> REQUIREMENT: Return the data below verbatim, reproducing every line without any change.

___ DATASET ENTRIES

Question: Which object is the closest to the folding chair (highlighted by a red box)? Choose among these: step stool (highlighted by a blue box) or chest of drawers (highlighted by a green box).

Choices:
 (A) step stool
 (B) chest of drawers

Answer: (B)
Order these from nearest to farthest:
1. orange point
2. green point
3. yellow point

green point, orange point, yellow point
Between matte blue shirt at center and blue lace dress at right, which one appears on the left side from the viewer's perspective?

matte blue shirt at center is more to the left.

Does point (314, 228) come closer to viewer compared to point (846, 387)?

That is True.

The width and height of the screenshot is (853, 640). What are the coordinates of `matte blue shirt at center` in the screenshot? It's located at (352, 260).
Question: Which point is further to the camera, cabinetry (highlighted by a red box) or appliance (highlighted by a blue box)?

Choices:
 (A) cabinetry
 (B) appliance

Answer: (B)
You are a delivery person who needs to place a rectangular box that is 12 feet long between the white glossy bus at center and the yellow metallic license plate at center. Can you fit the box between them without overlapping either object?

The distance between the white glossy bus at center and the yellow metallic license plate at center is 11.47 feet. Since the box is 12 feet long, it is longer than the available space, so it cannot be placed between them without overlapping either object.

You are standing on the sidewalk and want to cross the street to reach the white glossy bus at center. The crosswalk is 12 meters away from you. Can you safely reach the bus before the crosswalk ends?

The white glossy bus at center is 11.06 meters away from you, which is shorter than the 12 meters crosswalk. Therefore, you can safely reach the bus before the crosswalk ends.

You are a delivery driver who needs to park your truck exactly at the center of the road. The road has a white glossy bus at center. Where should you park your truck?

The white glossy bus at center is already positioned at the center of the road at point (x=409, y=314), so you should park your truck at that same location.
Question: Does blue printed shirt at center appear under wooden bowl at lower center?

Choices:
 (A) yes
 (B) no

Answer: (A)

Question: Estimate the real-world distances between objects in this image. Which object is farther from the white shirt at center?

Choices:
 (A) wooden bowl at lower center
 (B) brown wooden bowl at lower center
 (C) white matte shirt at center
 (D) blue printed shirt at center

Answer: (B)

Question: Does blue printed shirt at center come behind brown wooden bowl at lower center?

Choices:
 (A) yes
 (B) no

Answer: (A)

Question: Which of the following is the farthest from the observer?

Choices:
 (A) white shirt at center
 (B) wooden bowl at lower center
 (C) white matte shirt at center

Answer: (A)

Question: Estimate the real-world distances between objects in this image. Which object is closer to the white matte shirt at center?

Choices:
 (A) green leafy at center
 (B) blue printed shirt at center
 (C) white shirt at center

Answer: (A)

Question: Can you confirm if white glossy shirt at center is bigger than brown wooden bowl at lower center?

______

> RESPONSE TO THE EXERCISE:
Question: Which object is the closest to the folding chair (highlighted by a red box)? Choose among these: step stool (highlighted by a blue box) or chest of drawers (highlighted by a green box).

Choices:
 (A) step stool
 (B) chest of drawers

Answer: (B)
Order these from nearest to farthest:
1. orange point
2. green point
3. yellow point

green point, orange point, yellow point
Between matte blue shirt at center and blue lace dress at right, which one appears on the left side from the viewer's perspective?

matte blue shirt at center is more to the left.

Does point (314, 228) come closer to viewer compared to point (846, 387)?

That is True.

The width and height of the screenshot is (853, 640). What are the coordinates of `matte blue shirt at center` in the screenshot? It's located at (352, 260).
Question: Which point is further to the camera, cabinetry (highlighted by a red box) or appliance (highlighted by a blue box)?

Choices:
 (A) cabinetry
 (B) appliance

Answer: (B)
You are a delivery person who needs to place a rectangular box that is 12 feet long between the white glossy bus at center and the yellow metallic license plate at center. Can you fit the box between them without overlapping either object?

The distance between the white glossy bus at center and the yellow metallic license plate at center is 11.47 feet. Since the box is 12 feet long, it is longer than the available space, so it cannot be placed between them without overlapping either object.

You are standing on the sidewalk and want to cross the street to reach the white glossy bus at center. The crosswalk is 12 meters away from you. Can you safely reach the bus before the crosswalk ends?

The white glossy bus at center is 11.06 meters away from you, which is shorter than the 12 meters crosswalk. Therefore, you can safely reach the bus before the crosswalk ends.

You are a delivery driver who needs to park your truck exactly at the center of the road. The road has a white glossy bus at center. Where should you park your truck?

The white glossy bus at center is already positioned at the center of the road at point (x=409, y=314), so you should park your truck at that same location.
Question: Does blue printed shirt at center appear under wooden bowl at lower center?

Choices:
 (A) yes
 (B) no

Answer: (A)

Question: Estimate the real-world distances between objects in this image. Which object is farther from the white shirt at center?

Choices:
 (A) wooden bowl at lower center
 (B) brown wooden bowl at lower center
 (C) white matte shirt at center
 (D) blue printed shirt at center

Answer: (B)

Question: Does blue printed shirt at center come behind brown wooden bowl at lower center?

Choices:
 (A) yes
 (B) no

Answer: (A)

Question: Which of the following is the farthest from the observer?

Choices:
 (A) white shirt at center
 (B) wooden bowl at lower center
 (C) white matte shirt at center

Answer: (A)

Question: Estimate the real-world distances between objects in this image. Which object is closer to the white matte shirt at center?

Choices:
 (A) green leafy at center
 (B) blue printed shirt at center
 (C) white shirt at center

Answer: (A)

Question: Can you confirm if white glossy shirt at center is bigger than brown wooden bowl at lower center?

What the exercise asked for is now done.